START Input data
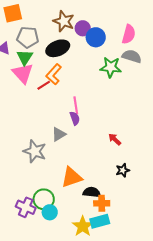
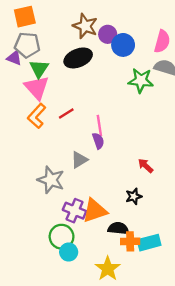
gray pentagon: (28, 37) -> (27, 45), moved
orange L-shape: (54, 74) -> (37, 116), moved
red line: (44, 85) -> (66, 114), moved
black star: (123, 170) -> (134, 196), moved
purple cross: (26, 207) -> (75, 211), moved
cyan rectangle: (100, 221) -> (149, 243), moved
END Input data
Exclude all images and return the listing word for word.

gray pentagon: (28, 37) -> (27, 45), moved
orange L-shape: (54, 74) -> (37, 116), moved
red line: (44, 85) -> (66, 114), moved
black star: (123, 170) -> (134, 196), moved
purple cross: (26, 207) -> (75, 211), moved
cyan rectangle: (100, 221) -> (149, 243), moved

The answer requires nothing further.